### Task objective
Within the data that follows, set down exactly the lines from the one containing "cyan brick A9 level" through the one containing "none -> purple brick C7:F7 level 1", both ends included.

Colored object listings
++++++++++++++++++++
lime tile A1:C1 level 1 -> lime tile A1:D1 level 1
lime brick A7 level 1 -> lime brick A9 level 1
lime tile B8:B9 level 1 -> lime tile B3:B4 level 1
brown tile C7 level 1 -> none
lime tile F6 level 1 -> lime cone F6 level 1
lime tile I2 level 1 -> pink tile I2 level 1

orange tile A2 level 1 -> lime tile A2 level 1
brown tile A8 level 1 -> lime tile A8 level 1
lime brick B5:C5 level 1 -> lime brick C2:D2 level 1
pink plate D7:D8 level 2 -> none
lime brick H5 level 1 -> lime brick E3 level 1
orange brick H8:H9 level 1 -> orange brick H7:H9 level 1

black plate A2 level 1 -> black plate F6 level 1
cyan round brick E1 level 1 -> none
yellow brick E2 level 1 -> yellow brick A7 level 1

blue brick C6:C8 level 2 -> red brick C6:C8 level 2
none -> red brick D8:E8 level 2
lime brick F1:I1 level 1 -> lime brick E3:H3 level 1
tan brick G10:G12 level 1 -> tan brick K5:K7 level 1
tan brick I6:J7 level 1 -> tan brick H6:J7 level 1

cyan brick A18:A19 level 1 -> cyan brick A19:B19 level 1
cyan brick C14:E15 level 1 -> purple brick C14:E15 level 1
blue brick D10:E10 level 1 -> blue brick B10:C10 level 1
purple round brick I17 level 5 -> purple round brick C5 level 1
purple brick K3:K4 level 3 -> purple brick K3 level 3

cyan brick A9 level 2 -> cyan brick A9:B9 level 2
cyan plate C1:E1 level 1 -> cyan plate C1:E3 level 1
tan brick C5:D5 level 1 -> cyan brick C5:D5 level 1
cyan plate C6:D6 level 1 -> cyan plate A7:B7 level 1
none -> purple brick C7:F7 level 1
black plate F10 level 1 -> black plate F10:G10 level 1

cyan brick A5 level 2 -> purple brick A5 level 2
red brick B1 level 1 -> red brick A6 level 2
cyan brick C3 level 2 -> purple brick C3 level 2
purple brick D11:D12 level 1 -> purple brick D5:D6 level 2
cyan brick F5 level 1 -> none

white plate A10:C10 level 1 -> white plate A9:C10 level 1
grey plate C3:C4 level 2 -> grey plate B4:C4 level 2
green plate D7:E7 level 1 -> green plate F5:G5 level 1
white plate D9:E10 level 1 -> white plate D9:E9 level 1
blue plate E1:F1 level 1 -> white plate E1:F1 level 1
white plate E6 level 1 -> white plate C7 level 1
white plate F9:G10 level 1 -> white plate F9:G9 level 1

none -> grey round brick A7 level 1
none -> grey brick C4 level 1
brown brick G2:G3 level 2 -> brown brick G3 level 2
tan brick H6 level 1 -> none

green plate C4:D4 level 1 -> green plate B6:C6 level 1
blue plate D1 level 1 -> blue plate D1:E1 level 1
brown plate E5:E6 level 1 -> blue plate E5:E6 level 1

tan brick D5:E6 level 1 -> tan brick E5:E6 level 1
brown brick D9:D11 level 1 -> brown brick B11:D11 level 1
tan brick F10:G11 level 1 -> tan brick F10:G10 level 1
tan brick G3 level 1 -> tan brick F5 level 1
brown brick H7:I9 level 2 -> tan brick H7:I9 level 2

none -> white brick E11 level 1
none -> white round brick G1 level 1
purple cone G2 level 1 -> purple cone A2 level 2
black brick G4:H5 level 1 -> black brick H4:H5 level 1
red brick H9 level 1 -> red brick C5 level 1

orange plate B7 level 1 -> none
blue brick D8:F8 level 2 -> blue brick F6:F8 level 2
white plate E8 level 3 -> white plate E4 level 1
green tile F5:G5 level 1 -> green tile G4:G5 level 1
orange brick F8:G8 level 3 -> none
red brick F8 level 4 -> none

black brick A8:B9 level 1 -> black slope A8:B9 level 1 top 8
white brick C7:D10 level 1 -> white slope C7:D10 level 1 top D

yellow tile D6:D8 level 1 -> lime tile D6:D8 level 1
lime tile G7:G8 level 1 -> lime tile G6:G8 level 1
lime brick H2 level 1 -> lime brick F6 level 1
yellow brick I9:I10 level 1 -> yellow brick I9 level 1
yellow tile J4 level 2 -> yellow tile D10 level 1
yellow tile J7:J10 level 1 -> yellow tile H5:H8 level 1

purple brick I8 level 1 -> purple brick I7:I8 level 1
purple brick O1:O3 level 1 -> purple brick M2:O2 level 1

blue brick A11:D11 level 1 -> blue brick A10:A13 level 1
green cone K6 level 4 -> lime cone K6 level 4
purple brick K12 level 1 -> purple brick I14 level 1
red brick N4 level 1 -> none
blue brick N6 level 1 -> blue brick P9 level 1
++++++++++++++++++++
### Response to the exercise
cyan brick A9 level 2 -> cyan brick A9:B9 level 2
cyan plate C1:E1 level 1 -> cyan plate C1:E3 level 1
tan brick C5:D5 level 1 -> cyan brick C5:D5 level 1
cyan plate C6:D6 level 1 -> cyan plate A7:B7 level 1
none -> purple brick C7:F7 level 1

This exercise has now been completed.